- **Work instruction**
Find the line with "green shoe [231,275]" in the entries below. Repeat it, every following line, and the line with "green tape [335,302]", exactly and with nothing added.

Dataset excerpts

========================================

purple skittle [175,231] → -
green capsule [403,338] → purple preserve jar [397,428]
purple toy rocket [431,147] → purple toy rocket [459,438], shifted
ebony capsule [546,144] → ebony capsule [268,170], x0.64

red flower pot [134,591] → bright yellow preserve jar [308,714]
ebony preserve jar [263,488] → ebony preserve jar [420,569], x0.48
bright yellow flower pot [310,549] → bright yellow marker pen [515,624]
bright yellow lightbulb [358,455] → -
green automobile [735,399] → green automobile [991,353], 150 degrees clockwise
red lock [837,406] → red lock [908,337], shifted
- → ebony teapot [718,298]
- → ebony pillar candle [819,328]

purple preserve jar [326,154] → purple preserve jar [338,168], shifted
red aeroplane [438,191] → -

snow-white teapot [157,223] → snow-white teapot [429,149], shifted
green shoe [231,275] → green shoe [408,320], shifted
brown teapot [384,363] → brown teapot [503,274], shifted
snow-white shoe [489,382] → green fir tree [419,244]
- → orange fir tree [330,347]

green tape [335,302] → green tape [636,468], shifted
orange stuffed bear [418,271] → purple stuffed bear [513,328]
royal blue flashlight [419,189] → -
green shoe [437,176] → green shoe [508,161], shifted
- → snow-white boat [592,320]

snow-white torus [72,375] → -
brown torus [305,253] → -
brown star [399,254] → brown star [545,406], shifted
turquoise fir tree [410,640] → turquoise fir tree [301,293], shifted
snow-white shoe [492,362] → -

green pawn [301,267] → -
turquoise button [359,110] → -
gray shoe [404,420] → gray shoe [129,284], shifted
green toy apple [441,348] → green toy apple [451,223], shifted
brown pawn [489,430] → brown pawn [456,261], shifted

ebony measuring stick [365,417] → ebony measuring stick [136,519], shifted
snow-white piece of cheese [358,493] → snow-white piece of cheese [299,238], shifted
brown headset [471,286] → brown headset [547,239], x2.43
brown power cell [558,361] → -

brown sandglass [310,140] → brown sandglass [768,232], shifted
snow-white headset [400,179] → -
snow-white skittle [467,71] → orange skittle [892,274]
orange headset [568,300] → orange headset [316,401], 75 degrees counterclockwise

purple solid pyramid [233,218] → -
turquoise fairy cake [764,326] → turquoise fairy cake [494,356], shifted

========================================

- **Result for this task**
green shoe [231,275] → green shoe [408,320], shifted
brown teapot [384,363] → brown teapot [503,274], shifted
snow-white shoe [489,382] → green fir tree [419,244]
- → orange fir tree [330,347]

green tape [335,302] → green tape [636,468], shifted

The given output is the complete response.